# [Task goal]
When you transcribe the listing that follows, keep every line exact and skip any picture.

§ §

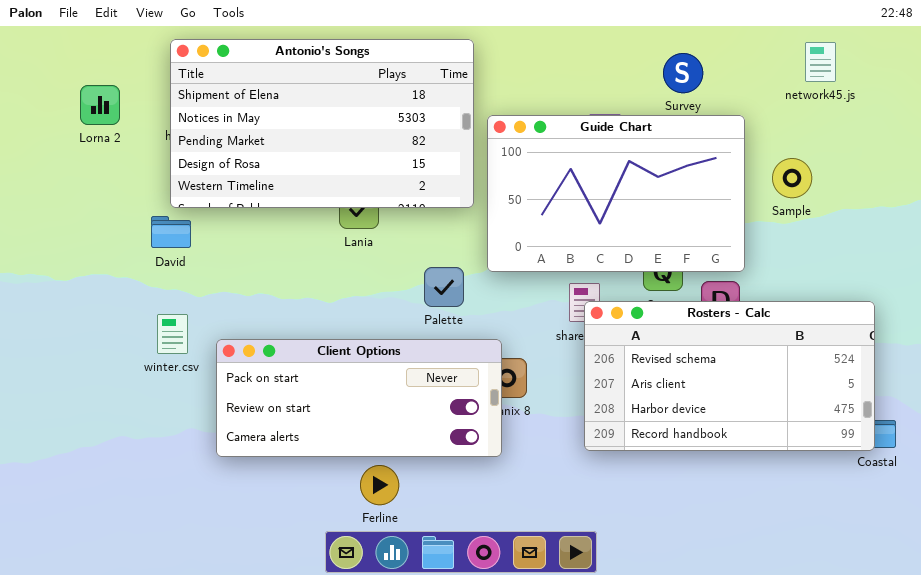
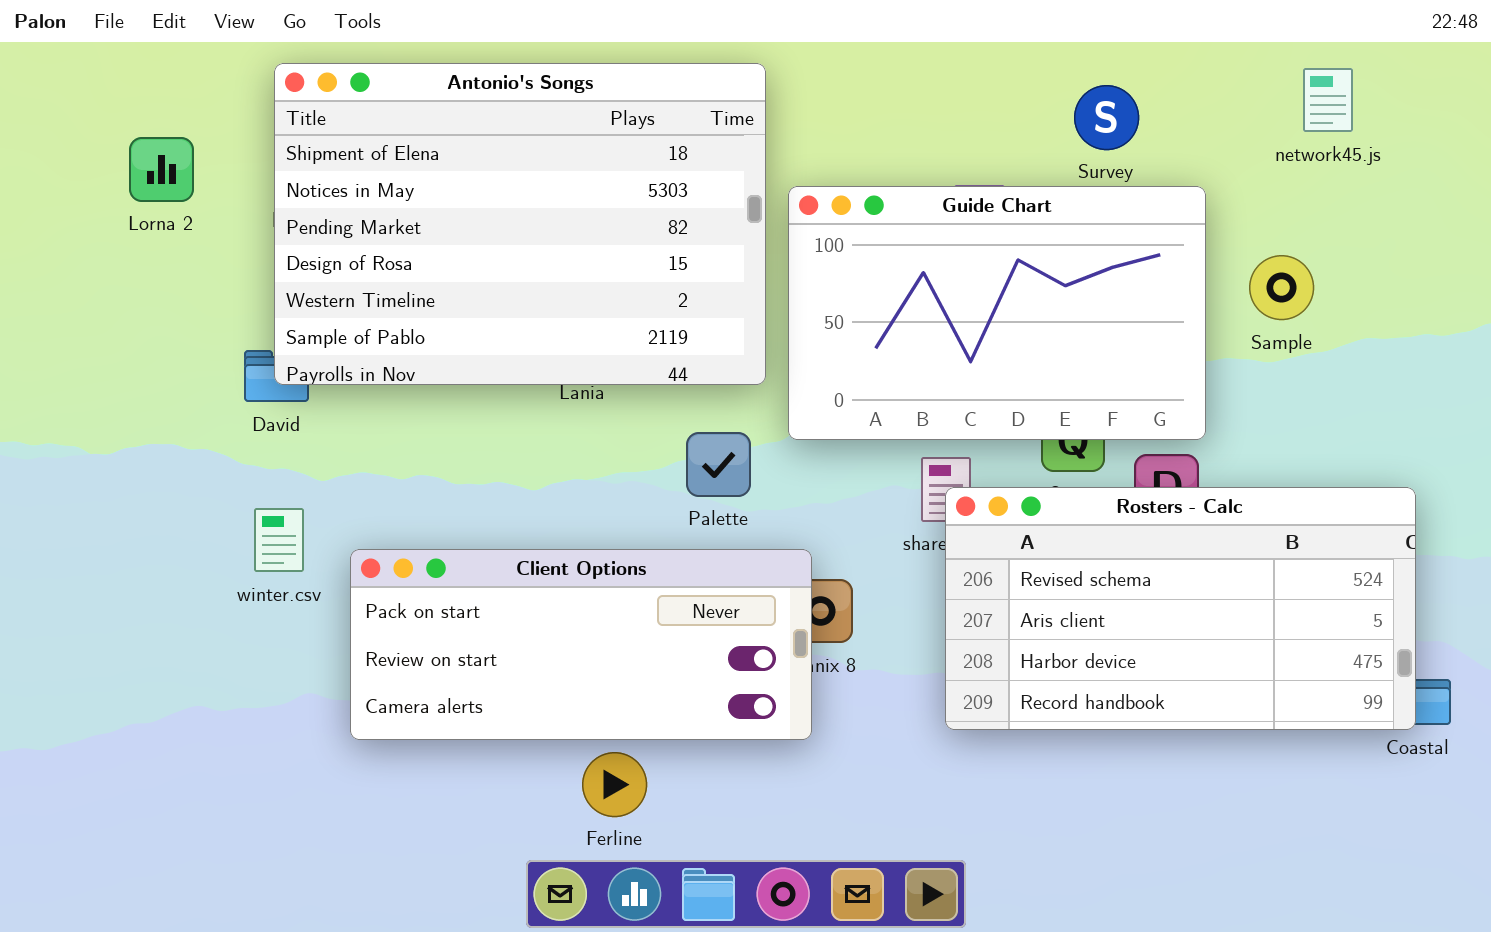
Antonio's Songs: [170,39,474,208] -> [274,63,766,385], resized

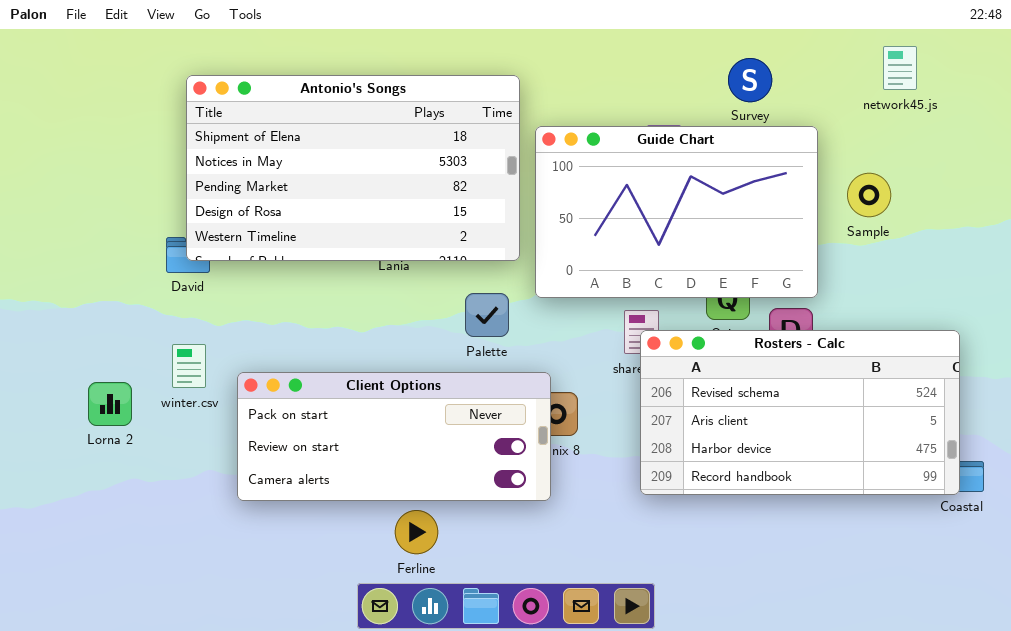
Antonio's Songs: [274,63,766,385] -> [186,75,520,261], resized
Lorna 2: [129,137,194,202] -> [88,382,132,426], moved

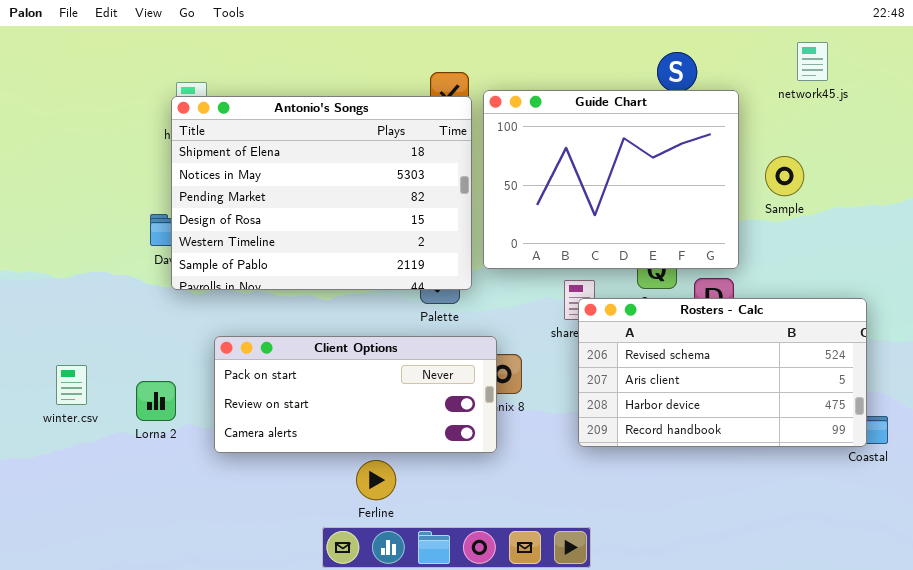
Antonio's Songs: [186,75,520,261] -> [171,96,472,290], moved, resized
Guide Chart: [535,126,818,298] -> [483,90,739,269], resized
winter.csv: [172,344,206,388] -> [56,365,87,405], moved
Lorna 2: [88,382,132,426] -> [136,381,176,421], moved

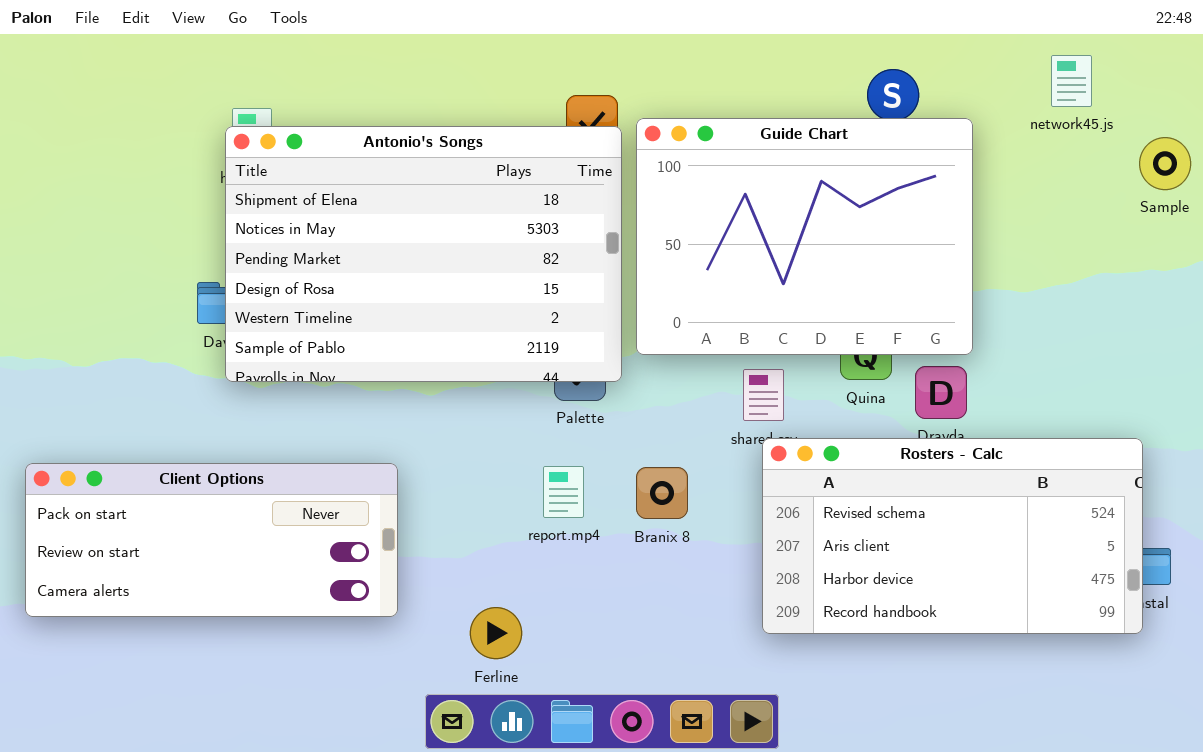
Sample: [765,156,804,196] -> [1139,137,1191,190], moved
Rosters - Calc: [578,298,867,447] -> [762,438,1143,634], moved
Client Options: [214,336,497,453] -> [25,463,398,617], moved

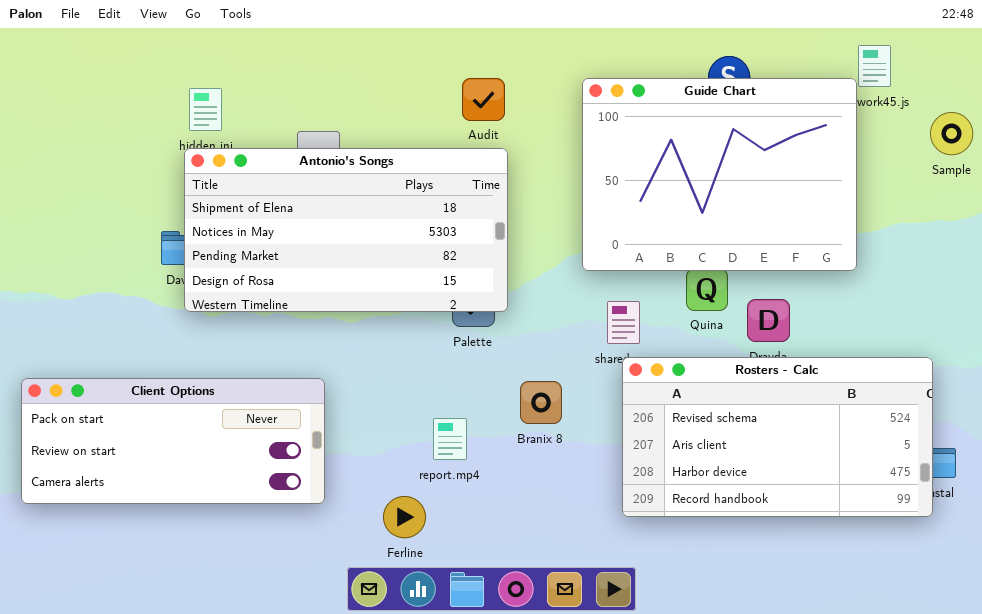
Guide Chart: [636,118,973,355] -> [582,78,857,271], moved
Antonio's Songs: [225,126,622,382] -> [184,148,508,312], resized
report.mp4: [543,466,584,518] -> [433,418,467,460], moved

§ §

# [Written solution]
Antonio's Songs: [170,39,474,208] -> [274,63,766,385], resized

Antonio's Songs: [274,63,766,385] -> [186,75,520,261], resized
Lorna 2: [129,137,194,202] -> [88,382,132,426], moved

Antonio's Songs: [186,75,520,261] -> [171,96,472,290], moved, resized
Guide Chart: [535,126,818,298] -> [483,90,739,269], resized
winter.csv: [172,344,206,388] -> [56,365,87,405], moved
Lorna 2: [88,382,132,426] -> [136,381,176,421], moved

Sample: [765,156,804,196] -> [1139,137,1191,190], moved
Rosters - Calc: [578,298,867,447] -> [762,438,1143,634], moved
Client Options: [214,336,497,453] -> [25,463,398,617], moved

Guide Chart: [636,118,973,355] -> [582,78,857,271], moved
Antonio's Songs: [225,126,622,382] -> [184,148,508,312], resized
report.mp4: [543,466,584,518] -> [433,418,467,460], moved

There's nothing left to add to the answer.